##### Data to use

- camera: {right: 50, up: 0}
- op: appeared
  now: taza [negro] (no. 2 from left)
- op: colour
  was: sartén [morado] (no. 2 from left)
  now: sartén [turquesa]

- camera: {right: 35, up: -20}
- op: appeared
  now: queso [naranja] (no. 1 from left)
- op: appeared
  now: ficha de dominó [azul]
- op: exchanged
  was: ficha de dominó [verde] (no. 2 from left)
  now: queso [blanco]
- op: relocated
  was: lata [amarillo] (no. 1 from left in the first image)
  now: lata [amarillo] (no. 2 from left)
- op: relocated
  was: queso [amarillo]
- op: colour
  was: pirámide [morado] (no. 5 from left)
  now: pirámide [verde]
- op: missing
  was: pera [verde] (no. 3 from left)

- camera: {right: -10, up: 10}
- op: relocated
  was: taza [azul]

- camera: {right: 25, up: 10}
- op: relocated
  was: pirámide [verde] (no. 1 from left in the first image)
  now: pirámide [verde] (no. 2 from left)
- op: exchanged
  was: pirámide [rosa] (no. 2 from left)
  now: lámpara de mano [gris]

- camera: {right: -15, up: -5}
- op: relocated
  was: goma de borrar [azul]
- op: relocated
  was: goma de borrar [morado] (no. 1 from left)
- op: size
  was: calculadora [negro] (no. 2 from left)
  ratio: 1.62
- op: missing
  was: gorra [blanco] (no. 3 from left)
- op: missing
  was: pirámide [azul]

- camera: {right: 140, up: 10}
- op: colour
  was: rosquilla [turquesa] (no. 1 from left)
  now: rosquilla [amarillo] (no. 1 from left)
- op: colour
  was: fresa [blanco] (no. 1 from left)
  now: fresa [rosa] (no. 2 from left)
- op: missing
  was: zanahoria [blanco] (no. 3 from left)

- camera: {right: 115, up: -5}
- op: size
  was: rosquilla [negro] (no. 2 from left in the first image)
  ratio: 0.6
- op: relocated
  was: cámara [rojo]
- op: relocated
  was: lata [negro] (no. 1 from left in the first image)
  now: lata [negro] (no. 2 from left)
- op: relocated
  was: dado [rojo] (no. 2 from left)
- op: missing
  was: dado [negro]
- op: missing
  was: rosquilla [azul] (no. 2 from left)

##########

→ Task goal
Word for word, write out every entry shown above.

→ Expected answer
- camera: {right: 50, up: 0}
- op: appeared
  now: taza [negro] (no. 2 from left)
- op: colour
  was: sartén [morado] (no. 2 from left)
  now: sartén [turquesa]

- camera: {right: 35, up: -20}
- op: appeared
  now: queso [naranja] (no. 1 from left)
- op: appeared
  now: ficha de dominó [azul]
- op: exchanged
  was: ficha de dominó [verde] (no. 2 from left)
  now: queso [blanco]
- op: relocated
  was: lata [amarillo] (no. 1 from left in the first image)
  now: lata [amarillo] (no. 2 from left)
- op: relocated
  was: queso [amarillo]
- op: colour
  was: pirámide [morado] (no. 5 from left)
  now: pirámide [verde]
- op: missing
  was: pera [verde] (no. 3 from left)

- camera: {right: -10, up: 10}
- op: relocated
  was: taza [azul]

- camera: {right: 25, up: 10}
- op: relocated
  was: pirámide [verde] (no. 1 from left in the first image)
  now: pirámide [verde] (no. 2 from left)
- op: exchanged
  was: pirámide [rosa] (no. 2 from left)
  now: lámpara de mano [gris]

- camera: {right: -15, up: -5}
- op: relocated
  was: goma de borrar [azul]
- op: relocated
  was: goma de borrar [morado] (no. 1 from left)
- op: size
  was: calculadora [negro] (no. 2 from left)
  ratio: 1.62
- op: missing
  was: gorra [blanco] (no. 3 from left)
- op: missing
  was: pirámide [azul]

- camera: {right: 140, up: 10}
- op: colour
  was: rosquilla [turquesa] (no. 1 from left)
  now: rosquilla [amarillo] (no. 1 from left)
- op: colour
  was: fresa [blanco] (no. 1 from left)
  now: fresa [rosa] (no. 2 from left)
- op: missing
  was: zanahoria [blanco] (no. 3 from left)

- camera: {right: 115, up: -5}
- op: size
  was: rosquilla [negro] (no. 2 from left in the first image)
  ratio: 0.6
- op: relocated
  was: cámara [rojo]
- op: relocated
  was: lata [negro] (no. 1 from left in the first image)
  now: lata [negro] (no. 2 from left)
- op: relocated
  was: dado [rojo] (no. 2 from left)
- op: missing
  was: dado [negro]
- op: missing
  was: rosquilla [azul] (no. 2 from left)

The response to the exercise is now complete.